*** Material for the task

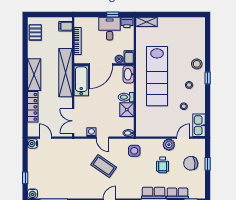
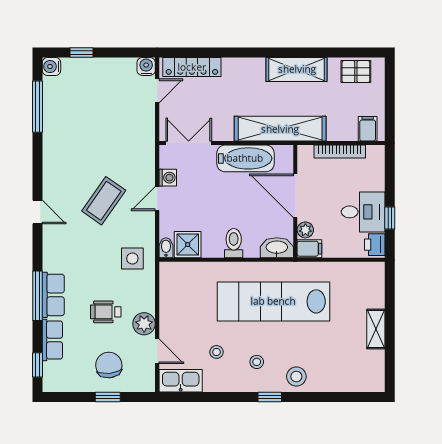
shelving: (147, 22) -> (376, 329), moved
shelving: (34, 75) -> (297, 69), moved
bathtub: (81, 81) -> (245, 158), moved
locker: (33, 107) -> (192, 67), moved
shower: (127, 110) -> (188, 245), moved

******

(Your objective) Each entry is to be given again exactly as it stands, with its pictures removed.

(Task answer)
shelving: (147, 22) -> (376, 329), moved
shelving: (34, 75) -> (297, 69), moved
bathtub: (81, 81) -> (245, 158), moved
locker: (33, 107) -> (192, 67), moved
shower: (127, 110) -> (188, 245), moved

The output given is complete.